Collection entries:
[Start of section]

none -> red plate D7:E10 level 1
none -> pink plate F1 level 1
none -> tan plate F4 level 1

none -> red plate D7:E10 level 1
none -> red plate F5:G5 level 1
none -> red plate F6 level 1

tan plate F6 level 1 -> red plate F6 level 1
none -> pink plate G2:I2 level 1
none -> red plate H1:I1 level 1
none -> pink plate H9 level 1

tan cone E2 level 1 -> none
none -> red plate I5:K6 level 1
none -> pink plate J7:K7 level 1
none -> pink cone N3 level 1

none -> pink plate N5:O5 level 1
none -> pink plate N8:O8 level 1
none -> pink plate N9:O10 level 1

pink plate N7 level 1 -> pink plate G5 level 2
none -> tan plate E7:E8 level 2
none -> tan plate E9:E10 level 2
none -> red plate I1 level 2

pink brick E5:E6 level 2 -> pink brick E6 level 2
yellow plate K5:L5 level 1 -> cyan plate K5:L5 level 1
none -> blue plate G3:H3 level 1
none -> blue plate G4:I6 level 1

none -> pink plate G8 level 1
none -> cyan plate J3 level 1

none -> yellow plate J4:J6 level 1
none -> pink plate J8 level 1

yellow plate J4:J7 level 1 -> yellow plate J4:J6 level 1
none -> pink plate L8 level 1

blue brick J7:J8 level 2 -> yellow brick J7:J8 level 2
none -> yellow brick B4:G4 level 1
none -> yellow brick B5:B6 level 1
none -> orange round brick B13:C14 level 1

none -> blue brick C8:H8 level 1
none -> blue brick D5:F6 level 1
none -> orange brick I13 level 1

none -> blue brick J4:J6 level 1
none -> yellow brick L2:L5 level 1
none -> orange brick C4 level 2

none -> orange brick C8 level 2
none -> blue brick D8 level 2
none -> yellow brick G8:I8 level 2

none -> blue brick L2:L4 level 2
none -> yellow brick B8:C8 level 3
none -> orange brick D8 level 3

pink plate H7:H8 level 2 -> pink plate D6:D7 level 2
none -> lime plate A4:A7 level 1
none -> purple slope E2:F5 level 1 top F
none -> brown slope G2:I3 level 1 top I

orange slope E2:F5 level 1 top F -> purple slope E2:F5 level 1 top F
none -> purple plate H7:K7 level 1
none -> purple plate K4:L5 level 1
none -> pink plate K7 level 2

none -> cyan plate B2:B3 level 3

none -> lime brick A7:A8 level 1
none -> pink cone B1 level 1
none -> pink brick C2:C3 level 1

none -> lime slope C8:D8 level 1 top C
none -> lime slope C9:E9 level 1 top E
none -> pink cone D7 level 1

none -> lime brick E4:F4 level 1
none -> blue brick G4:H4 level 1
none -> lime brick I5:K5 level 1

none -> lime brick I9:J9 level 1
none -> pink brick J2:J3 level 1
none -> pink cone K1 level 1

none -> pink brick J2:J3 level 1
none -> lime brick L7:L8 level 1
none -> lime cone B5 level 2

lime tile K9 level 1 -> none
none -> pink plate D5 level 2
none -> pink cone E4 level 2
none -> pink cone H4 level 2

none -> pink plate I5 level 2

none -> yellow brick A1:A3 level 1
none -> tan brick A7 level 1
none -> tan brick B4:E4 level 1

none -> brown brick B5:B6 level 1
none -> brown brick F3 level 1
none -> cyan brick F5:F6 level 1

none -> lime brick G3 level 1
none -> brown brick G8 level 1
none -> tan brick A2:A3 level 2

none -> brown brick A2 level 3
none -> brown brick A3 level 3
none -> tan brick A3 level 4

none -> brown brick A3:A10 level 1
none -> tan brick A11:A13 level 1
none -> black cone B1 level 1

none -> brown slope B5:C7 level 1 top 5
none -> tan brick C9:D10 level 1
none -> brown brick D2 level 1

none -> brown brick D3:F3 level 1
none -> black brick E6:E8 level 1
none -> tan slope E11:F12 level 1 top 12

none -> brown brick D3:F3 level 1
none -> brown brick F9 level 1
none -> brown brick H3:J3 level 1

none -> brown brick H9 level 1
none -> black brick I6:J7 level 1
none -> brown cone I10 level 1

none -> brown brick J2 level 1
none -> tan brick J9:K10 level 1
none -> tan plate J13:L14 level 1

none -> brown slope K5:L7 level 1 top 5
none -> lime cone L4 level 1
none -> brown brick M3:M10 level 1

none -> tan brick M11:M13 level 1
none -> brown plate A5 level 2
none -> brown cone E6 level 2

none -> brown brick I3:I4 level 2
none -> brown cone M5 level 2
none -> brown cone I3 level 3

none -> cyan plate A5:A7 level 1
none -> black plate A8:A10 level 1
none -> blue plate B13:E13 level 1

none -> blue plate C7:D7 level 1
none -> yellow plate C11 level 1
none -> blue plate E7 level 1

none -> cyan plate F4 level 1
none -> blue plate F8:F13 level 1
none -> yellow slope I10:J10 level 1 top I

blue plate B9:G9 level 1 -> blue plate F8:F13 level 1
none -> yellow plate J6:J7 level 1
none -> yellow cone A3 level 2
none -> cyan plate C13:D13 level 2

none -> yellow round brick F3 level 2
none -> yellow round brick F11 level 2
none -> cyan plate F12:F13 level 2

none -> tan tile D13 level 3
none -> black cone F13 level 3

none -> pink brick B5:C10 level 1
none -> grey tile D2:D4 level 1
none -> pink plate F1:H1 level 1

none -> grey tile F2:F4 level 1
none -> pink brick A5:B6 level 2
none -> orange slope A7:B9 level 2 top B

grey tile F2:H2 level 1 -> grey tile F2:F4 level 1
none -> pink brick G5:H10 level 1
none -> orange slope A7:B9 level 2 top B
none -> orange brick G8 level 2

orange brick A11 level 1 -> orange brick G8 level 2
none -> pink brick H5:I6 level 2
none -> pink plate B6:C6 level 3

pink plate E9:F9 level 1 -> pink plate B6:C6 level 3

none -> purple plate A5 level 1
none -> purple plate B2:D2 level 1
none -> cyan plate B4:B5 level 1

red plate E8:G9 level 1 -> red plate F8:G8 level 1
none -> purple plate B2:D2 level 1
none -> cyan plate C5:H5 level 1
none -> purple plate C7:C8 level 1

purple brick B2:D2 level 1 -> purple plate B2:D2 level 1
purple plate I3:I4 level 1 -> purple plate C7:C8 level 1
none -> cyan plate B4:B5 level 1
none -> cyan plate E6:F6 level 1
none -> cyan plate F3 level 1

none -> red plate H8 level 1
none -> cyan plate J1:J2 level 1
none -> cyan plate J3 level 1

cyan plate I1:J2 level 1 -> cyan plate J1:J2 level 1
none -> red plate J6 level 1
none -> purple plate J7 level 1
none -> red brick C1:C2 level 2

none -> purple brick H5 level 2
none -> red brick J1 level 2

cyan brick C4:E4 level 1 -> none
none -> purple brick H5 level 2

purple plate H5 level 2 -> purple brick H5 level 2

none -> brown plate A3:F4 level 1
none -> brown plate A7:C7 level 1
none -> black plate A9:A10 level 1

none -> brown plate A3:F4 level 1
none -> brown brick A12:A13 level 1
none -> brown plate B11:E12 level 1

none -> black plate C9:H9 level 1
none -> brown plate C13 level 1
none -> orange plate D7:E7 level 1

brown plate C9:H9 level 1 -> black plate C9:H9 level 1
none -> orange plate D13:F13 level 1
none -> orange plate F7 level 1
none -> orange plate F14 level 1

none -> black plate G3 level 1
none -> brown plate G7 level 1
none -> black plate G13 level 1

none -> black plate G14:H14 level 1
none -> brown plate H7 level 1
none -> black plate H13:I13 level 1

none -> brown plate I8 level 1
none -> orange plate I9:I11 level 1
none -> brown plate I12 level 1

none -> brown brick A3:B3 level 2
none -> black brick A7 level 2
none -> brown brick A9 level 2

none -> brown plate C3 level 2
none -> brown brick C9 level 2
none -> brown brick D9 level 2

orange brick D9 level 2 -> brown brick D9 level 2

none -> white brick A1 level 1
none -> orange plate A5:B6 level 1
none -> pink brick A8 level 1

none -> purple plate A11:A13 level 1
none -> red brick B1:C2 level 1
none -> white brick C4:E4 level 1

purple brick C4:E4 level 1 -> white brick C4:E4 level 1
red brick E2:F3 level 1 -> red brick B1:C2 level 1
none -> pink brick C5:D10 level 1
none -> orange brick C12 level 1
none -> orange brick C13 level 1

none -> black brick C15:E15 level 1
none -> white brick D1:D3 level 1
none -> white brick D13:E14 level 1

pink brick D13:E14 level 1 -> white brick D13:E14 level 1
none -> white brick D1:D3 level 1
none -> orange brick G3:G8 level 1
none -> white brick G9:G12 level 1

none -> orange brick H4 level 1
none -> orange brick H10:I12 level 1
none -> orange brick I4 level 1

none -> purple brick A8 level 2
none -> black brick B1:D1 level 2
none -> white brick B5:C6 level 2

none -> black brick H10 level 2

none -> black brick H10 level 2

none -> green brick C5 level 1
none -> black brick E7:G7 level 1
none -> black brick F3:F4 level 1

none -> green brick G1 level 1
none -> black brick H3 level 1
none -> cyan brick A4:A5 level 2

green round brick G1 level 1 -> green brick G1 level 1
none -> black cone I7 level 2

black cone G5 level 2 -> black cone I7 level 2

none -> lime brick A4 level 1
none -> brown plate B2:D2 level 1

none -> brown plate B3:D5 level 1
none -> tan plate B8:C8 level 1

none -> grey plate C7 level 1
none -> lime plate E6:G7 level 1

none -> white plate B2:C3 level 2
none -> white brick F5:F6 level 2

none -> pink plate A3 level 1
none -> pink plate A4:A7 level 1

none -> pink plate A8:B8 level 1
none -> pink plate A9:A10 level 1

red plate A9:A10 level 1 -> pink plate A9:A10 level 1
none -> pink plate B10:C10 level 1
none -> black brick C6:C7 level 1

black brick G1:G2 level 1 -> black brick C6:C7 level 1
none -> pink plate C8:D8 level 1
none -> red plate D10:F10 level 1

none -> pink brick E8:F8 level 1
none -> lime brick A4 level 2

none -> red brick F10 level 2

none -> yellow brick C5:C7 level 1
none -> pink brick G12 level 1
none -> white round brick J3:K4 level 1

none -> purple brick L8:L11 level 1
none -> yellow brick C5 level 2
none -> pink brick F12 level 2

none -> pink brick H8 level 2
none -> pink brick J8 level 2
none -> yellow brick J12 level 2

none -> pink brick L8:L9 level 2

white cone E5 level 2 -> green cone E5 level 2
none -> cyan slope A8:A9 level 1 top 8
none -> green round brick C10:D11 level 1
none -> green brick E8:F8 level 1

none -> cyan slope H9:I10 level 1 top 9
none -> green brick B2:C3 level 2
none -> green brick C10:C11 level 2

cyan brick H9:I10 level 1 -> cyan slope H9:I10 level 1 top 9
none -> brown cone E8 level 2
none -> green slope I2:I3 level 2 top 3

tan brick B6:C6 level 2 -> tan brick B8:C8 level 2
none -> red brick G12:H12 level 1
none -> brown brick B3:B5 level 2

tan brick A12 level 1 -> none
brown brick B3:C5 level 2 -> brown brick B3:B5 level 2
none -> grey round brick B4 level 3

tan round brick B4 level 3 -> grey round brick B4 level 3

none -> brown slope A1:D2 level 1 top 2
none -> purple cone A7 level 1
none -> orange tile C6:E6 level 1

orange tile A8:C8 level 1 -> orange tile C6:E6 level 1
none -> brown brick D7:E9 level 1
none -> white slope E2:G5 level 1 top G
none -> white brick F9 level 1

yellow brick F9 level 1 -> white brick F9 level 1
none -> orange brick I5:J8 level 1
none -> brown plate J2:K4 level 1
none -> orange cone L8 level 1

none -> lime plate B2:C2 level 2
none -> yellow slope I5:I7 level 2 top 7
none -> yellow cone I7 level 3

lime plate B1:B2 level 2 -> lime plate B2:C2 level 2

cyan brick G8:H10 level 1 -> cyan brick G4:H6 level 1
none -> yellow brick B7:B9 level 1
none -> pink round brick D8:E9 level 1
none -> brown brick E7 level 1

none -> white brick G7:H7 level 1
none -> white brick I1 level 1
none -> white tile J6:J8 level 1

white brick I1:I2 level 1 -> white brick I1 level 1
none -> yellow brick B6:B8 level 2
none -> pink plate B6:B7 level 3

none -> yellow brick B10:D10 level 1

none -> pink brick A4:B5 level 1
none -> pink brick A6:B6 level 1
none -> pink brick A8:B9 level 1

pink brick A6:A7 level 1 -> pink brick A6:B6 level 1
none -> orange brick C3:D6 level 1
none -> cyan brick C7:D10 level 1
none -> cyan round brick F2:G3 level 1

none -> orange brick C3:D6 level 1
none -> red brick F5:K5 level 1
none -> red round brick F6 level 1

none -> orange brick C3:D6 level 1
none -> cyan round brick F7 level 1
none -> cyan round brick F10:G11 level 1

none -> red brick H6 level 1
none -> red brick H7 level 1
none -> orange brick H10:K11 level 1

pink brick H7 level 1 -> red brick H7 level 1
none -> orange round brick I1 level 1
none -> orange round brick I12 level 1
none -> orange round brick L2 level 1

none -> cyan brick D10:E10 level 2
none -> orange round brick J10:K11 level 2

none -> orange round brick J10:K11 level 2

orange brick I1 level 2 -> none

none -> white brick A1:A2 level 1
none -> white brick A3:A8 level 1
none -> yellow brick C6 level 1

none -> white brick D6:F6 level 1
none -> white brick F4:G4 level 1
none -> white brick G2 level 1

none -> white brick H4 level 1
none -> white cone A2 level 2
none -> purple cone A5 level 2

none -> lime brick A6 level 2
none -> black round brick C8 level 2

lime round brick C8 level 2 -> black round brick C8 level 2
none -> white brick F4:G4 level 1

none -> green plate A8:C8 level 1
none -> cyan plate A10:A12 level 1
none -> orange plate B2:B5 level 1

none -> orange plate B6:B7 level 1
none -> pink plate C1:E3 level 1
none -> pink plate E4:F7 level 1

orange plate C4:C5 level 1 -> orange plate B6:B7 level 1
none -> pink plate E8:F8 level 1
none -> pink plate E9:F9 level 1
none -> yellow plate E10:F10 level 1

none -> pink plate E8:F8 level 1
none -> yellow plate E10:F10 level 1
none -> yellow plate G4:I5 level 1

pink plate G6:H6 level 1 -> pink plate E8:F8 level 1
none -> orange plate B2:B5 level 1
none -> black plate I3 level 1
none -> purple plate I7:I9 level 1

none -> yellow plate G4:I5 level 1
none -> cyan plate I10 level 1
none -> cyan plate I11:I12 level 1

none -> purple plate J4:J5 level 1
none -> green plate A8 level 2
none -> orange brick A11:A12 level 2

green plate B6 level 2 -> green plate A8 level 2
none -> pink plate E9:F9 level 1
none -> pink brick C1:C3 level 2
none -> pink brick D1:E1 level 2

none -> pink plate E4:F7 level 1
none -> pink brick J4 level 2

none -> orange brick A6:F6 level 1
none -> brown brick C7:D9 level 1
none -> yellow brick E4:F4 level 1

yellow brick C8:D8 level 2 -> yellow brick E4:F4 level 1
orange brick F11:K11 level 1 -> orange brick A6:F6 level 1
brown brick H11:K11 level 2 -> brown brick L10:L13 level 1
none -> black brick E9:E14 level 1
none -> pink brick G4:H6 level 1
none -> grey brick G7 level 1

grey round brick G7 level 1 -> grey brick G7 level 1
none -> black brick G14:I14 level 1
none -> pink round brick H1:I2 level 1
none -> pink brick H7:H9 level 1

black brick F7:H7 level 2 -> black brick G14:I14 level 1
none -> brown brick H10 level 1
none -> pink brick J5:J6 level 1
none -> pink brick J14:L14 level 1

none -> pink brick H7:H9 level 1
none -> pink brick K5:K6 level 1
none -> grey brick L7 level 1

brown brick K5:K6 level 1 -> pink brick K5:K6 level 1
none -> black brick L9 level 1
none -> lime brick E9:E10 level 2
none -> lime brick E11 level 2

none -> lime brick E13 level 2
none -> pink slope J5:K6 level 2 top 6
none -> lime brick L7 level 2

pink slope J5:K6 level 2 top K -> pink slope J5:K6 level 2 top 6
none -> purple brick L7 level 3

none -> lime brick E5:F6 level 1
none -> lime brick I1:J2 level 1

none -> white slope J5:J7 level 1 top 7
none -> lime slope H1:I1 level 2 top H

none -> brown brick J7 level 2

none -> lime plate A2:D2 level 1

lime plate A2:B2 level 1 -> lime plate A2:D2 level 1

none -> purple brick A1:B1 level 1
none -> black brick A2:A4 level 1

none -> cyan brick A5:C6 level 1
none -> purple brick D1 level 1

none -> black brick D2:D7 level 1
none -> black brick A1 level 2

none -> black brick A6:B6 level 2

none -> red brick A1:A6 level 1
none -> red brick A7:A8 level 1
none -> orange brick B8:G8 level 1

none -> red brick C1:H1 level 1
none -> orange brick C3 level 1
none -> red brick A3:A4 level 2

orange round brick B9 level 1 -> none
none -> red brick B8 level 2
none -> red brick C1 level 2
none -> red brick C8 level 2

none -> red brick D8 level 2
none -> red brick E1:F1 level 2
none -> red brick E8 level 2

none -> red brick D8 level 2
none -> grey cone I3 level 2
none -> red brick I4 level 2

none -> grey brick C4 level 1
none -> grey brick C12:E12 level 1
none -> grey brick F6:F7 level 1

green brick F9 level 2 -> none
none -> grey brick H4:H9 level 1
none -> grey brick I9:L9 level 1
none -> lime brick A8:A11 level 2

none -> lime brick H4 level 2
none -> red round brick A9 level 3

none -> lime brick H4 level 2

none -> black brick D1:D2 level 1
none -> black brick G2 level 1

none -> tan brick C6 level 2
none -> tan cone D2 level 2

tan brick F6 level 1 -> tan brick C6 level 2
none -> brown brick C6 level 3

[End of section]

### Goal of the exercise:
Please reproduce, exactly as they appear above, the lines from the line containing "none -> pink brick A5:B6 level 2" up to and including the line containing "none -> brown plate I8 level 1".

### Reply:
none -> pink brick A5:B6 level 2
none -> orange slope A7:B9 level 2 top B

grey tile F2:H2 level 1 -> grey tile F2:F4 level 1
none -> pink brick G5:H10 level 1
none -> orange slope A7:B9 level 2 top B
none -> orange brick G8 level 2

orange brick A11 level 1 -> orange brick G8 level 2
none -> pink brick H5:I6 level 2
none -> pink plate B6:C6 level 3

pink plate E9:F9 level 1 -> pink plate B6:C6 level 3

none -> purple plate A5 level 1
none -> purple plate B2:D2 level 1
none -> cyan plate B4:B5 level 1

red plate E8:G9 level 1 -> red plate F8:G8 level 1
none -> purple plate B2:D2 level 1
none -> cyan plate C5:H5 level 1
none -> purple plate C7:C8 level 1

purple brick B2:D2 level 1 -> purple plate B2:D2 level 1
purple plate I3:I4 level 1 -> purple plate C7:C8 level 1
none -> cyan plate B4:B5 level 1
none -> cyan plate E6:F6 level 1
none -> cyan plate F3 level 1

none -> red plate H8 level 1
none -> cyan plate J1:J2 level 1
none -> cyan plate J3 level 1

cyan plate I1:J2 level 1 -> cyan plate J1:J2 level 1
none -> red plate J6 level 1
none -> purple plate J7 level 1
none -> red brick C1:C2 level 2

none -> purple brick H5 level 2
none -> red brick J1 level 2

cyan brick C4:E4 level 1 -> none
none -> purple brick H5 level 2

purple plate H5 level 2 -> purple brick H5 level 2

none -> brown plate A3:F4 level 1
none -> brown plate A7:C7 level 1
none -> black plate A9:A10 level 1

none -> brown plate A3:F4 level 1
none -> brown brick A12:A13 level 1
none -> brown plate B11:E12 level 1

none -> black plate C9:H9 level 1
none -> brown plate C13 level 1
none -> orange plate D7:E7 level 1

brown plate C9:H9 level 1 -> black plate C9:H9 level 1
none -> orange plate D13:F13 level 1
none -> orange plate F7 level 1
none -> orange plate F14 level 1

none -> black plate G3 level 1
none -> brown plate G7 level 1
none -> black plate G13 level 1

none -> black plate G14:H14 level 1
none -> brown plate H7 level 1
none -> black plate H13:I13 level 1

none -> brown plate I8 level 1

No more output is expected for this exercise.